### Task
Should an entry contain an image, omit it and repeat the rest exactly.

### Data supplied
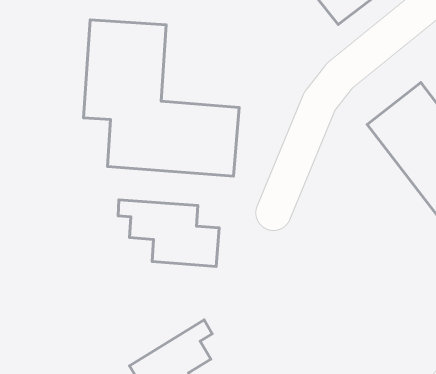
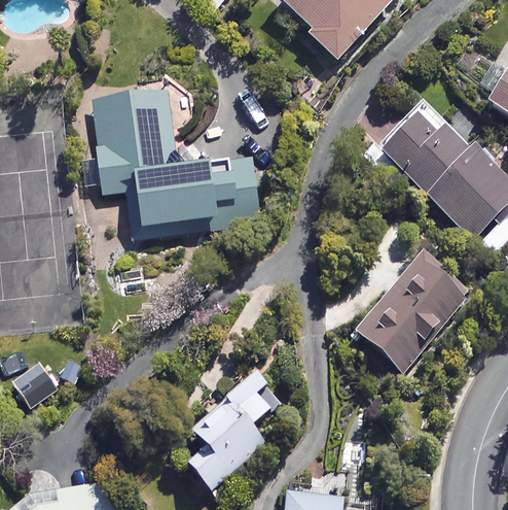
building: [118,200,219,267] -> none
building: none -> [355,252,472,373]

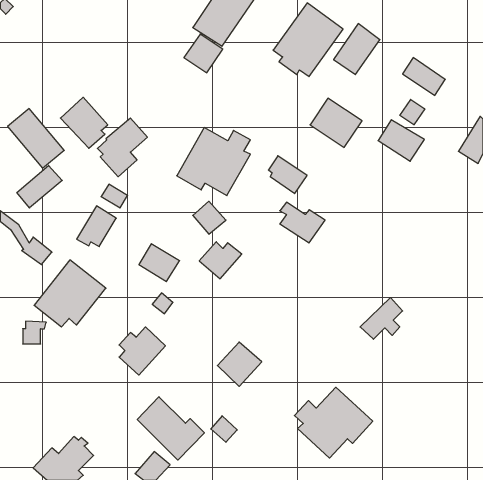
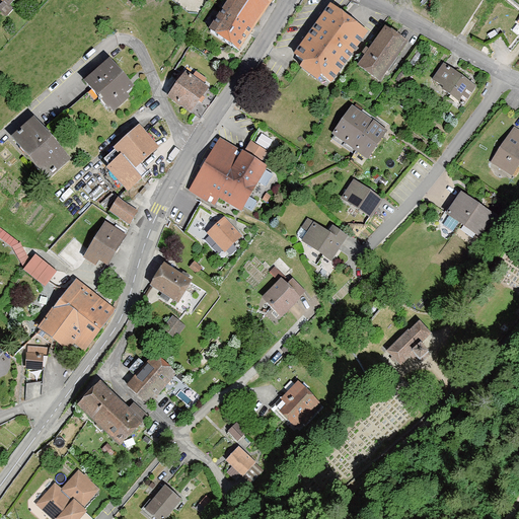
building: [184,34,223,73] -> [166,71,208,113]
building: [60,97,108,148] -> [82,58,133,113]
building: [400,99,425,125] -> none
building: [378,120,424,161] -> [446,192,496,236]
building: [268,156,307,194] -> [344,177,385,218]
building: [17,165,62,208] -> none
building: [199,242,242,279] -> [262,277,307,316]
building: [217,342,262,386] -> [274,380,321,428]
building: [294,387,373,458] -> none
building: [137,397,204,460] -> [79,377,151,445]

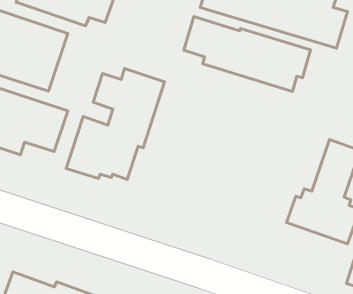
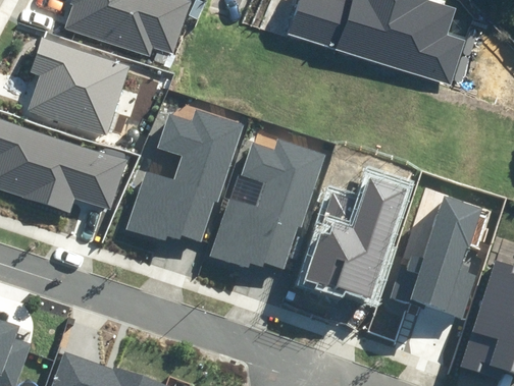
building: [184,16,311,91] -> none
building: none -> [209,140,324,270]
building: none -> [304,174,407,297]

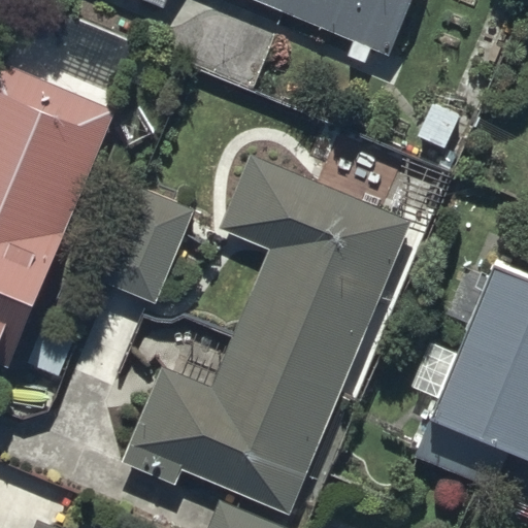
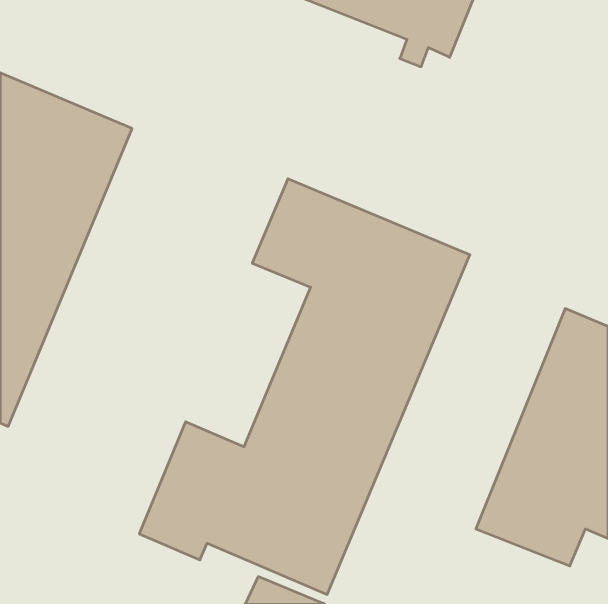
building: [104,185,196,300] -> none

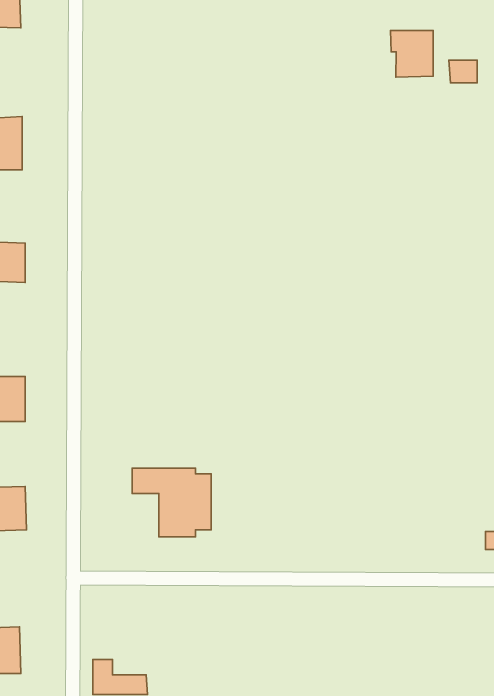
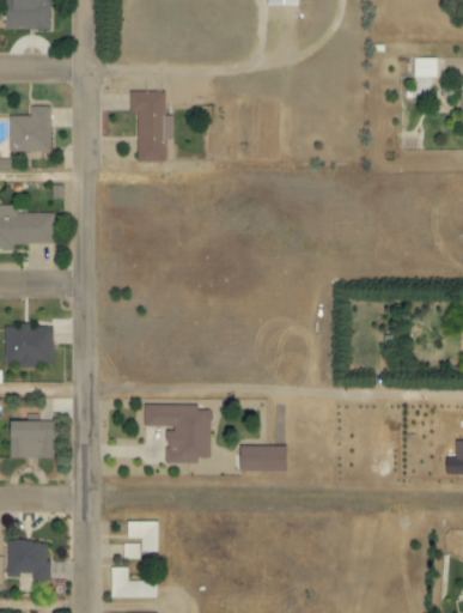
building: [391,30,433,77] -> none
building: none -> [129,91,173,162]
building: none -> [239,445,287,472]
building: none -> [129,521,158,551]

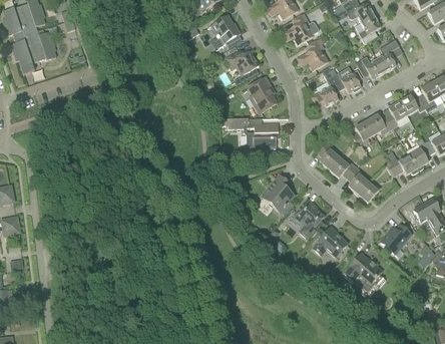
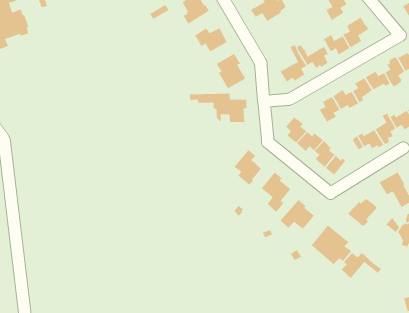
building: [297,35,329,69] -> none
building: none -> [341,252,382,279]

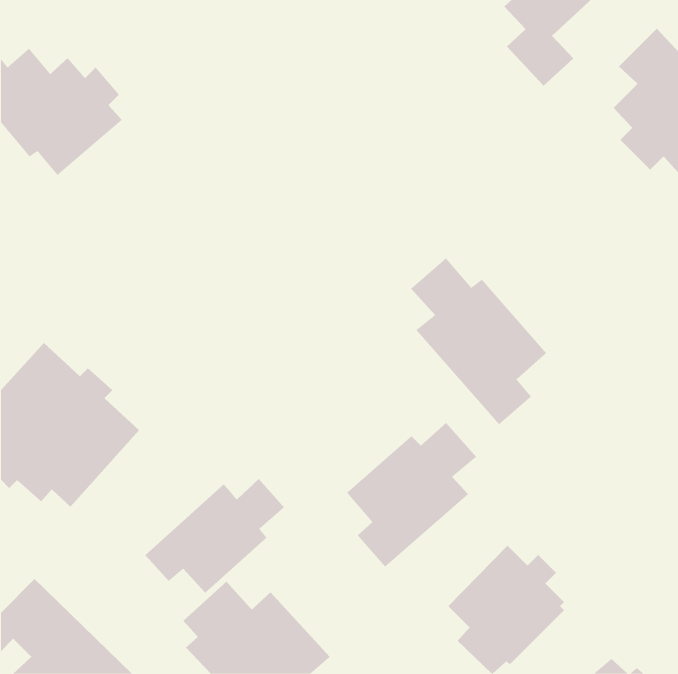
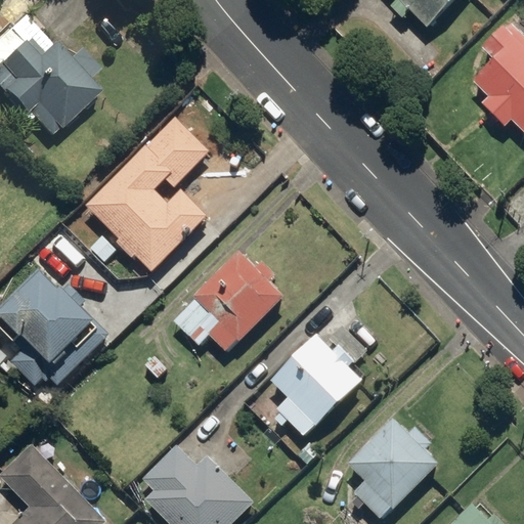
building: none -> [83,118,209,275]
building: [410,258,547,425] -> none
building: none -> [175,252,286,353]
building: [145,478,285,594] -> none

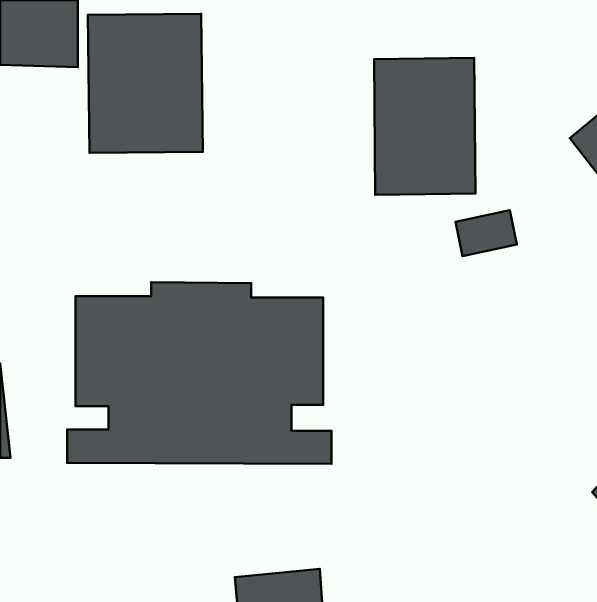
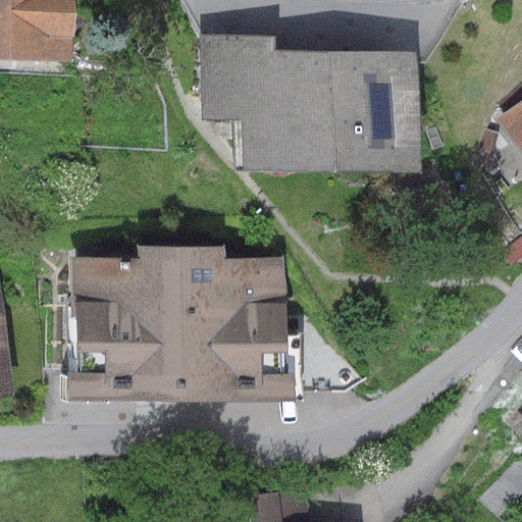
building: [88,14,203,153] -> none
building: none -> [201,36,329,170]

### Answer to the problem
building: [118,200,219,267] -> none
building: none -> [355,252,472,373]

building: [184,34,223,73] -> [166,71,208,113]
building: [60,97,108,148] -> [82,58,133,113]
building: [400,99,425,125] -> none
building: [378,120,424,161] -> [446,192,496,236]
building: [268,156,307,194] -> [344,177,385,218]
building: [17,165,62,208] -> none
building: [199,242,242,279] -> [262,277,307,316]
building: [217,342,262,386] -> [274,380,321,428]
building: [294,387,373,458] -> none
building: [137,397,204,460] -> [79,377,151,445]

building: [184,16,311,91] -> none
building: none -> [209,140,324,270]
building: none -> [304,174,407,297]

building: [104,185,196,300] -> none

building: [391,30,433,77] -> none
building: none -> [129,91,173,162]
building: none -> [239,445,287,472]
building: none -> [129,521,158,551]

building: [297,35,329,69] -> none
building: none -> [341,252,382,279]

building: none -> [83,118,209,275]
building: [410,258,547,425] -> none
building: none -> [175,252,286,353]
building: [145,478,285,594] -> none

building: [88,14,203,153] -> none
building: none -> [201,36,329,170]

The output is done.